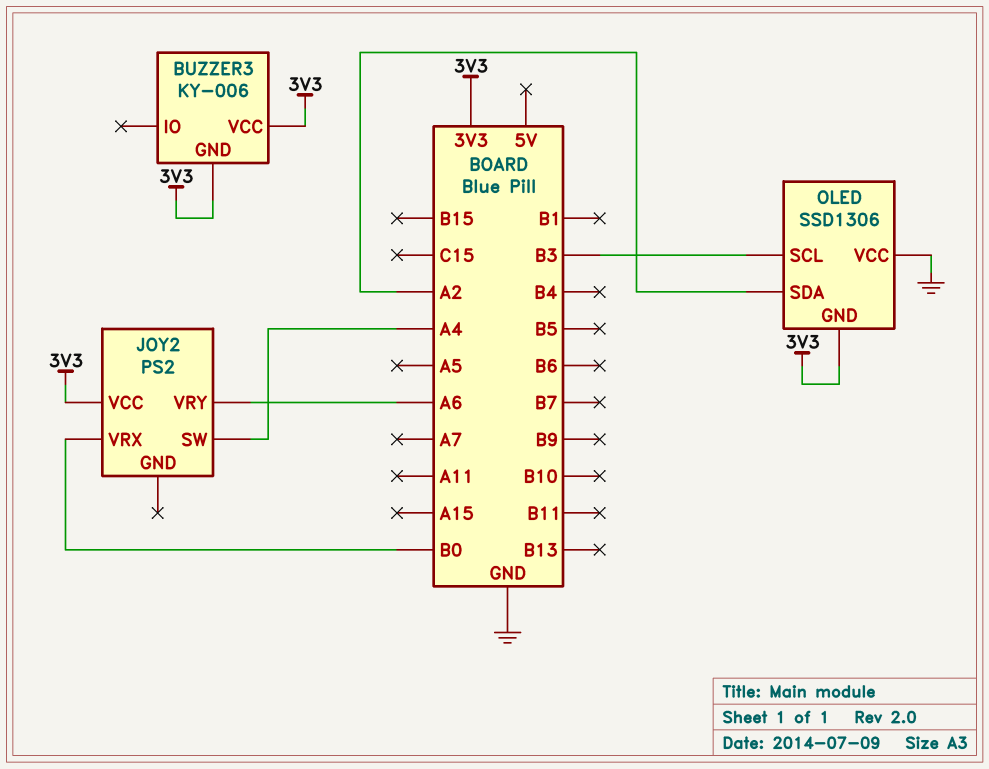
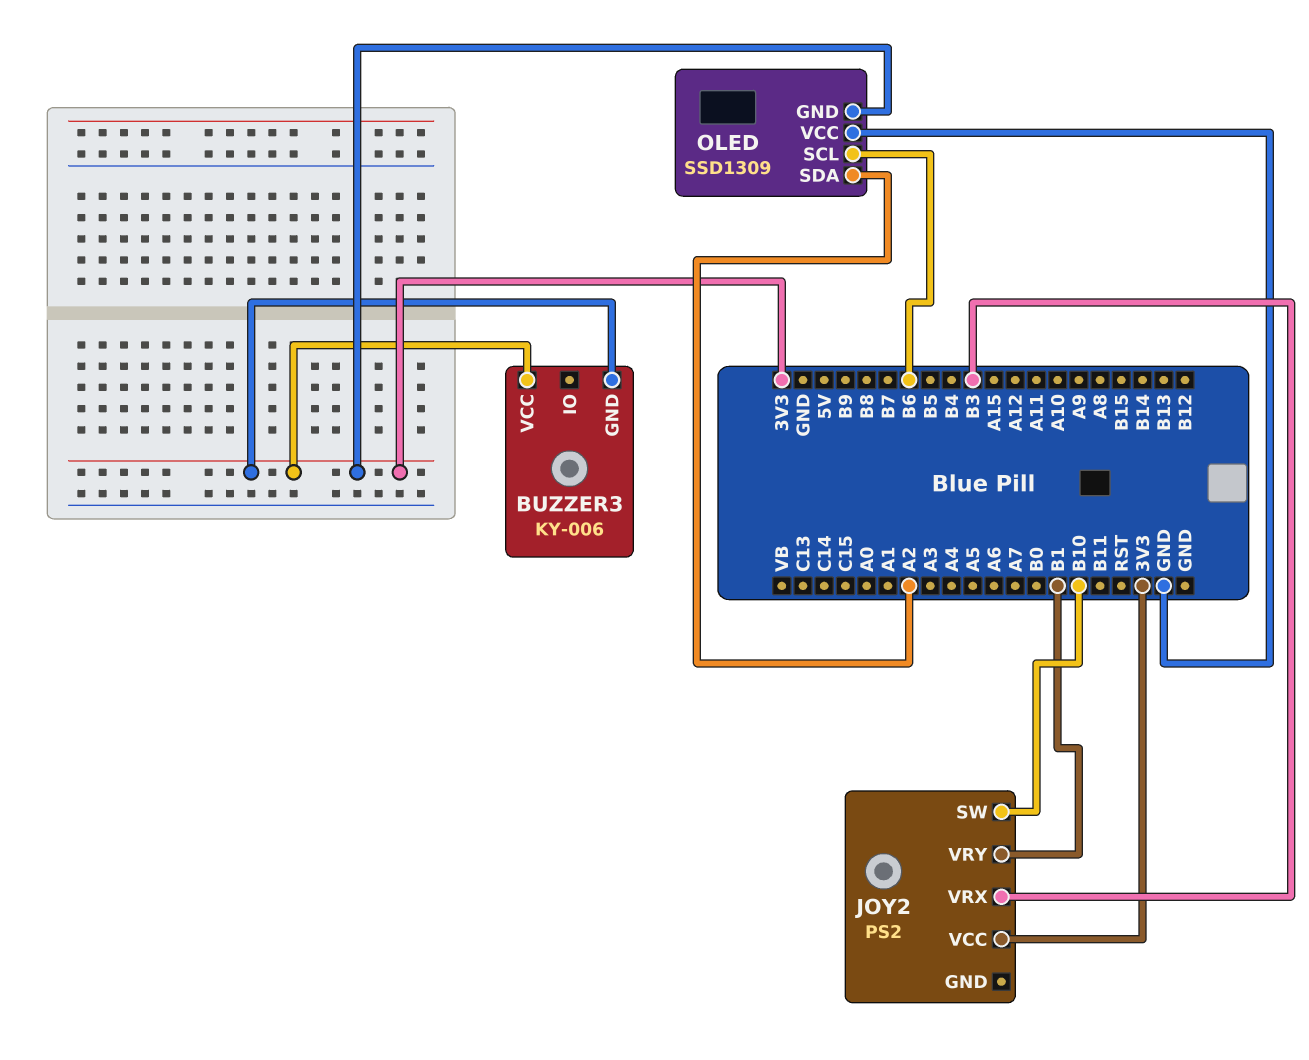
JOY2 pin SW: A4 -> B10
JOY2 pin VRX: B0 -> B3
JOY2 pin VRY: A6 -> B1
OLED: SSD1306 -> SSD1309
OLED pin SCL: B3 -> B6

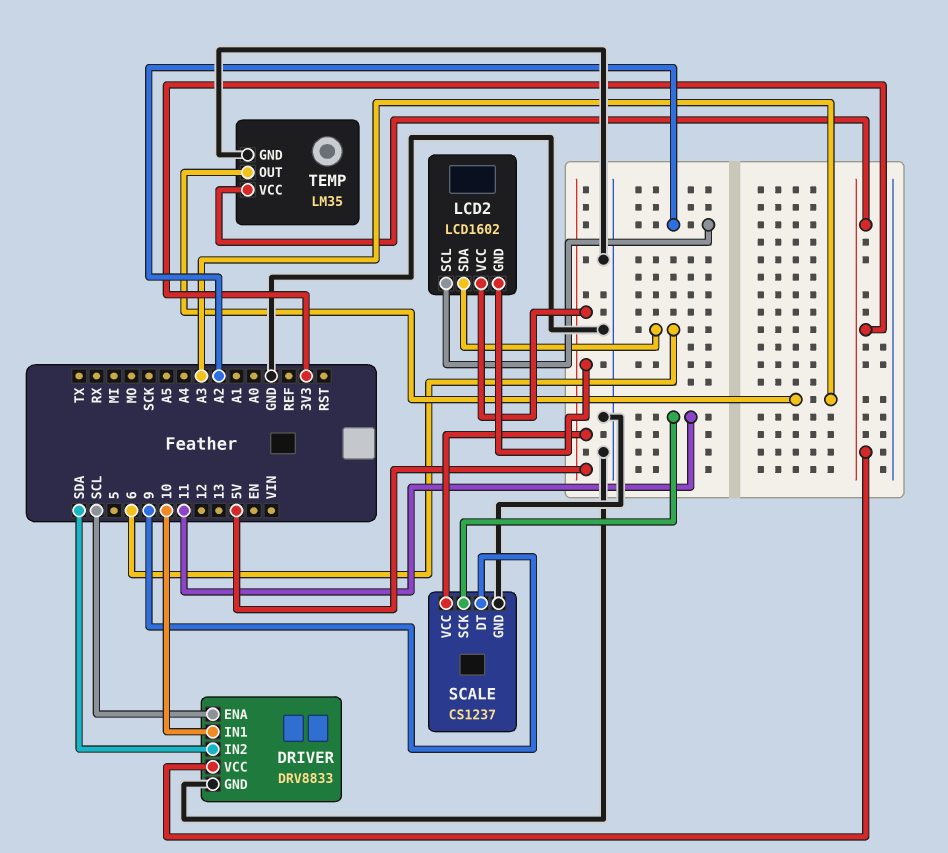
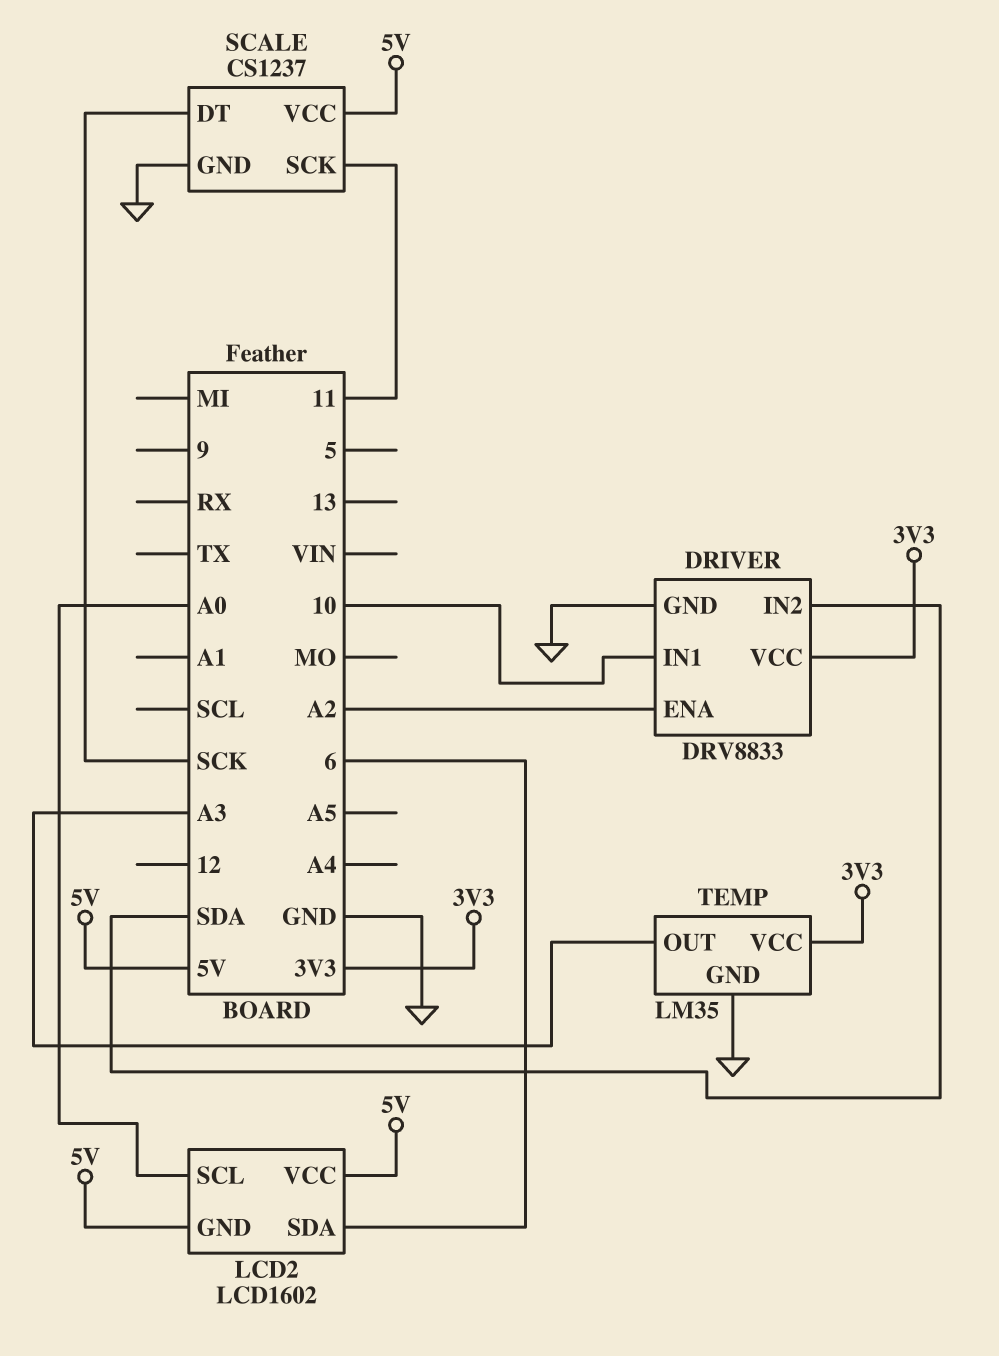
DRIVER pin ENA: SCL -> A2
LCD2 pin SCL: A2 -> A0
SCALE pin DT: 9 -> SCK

+ + + + + + +

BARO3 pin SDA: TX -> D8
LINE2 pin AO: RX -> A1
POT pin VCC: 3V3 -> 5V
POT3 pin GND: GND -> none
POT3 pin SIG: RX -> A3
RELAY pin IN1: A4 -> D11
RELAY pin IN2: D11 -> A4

+ + + + + + +

Exercise description: Keep to the stretch from the line containing "JOY2 pin SW: A4 -> B10" through the line containing "SCALE pin DT: 9 -> SCK", both ends included, and copy it exactly from the listing above, minus the pictures.

Task response:
JOY2 pin SW: A4 -> B10
JOY2 pin VRX: B0 -> B3
JOY2 pin VRY: A6 -> B1
OLED: SSD1306 -> SSD1309
OLED pin SCL: B3 -> B6

DRIVER pin ENA: SCL -> A2
LCD2 pin SCL: A2 -> A0
SCALE pin DT: 9 -> SCK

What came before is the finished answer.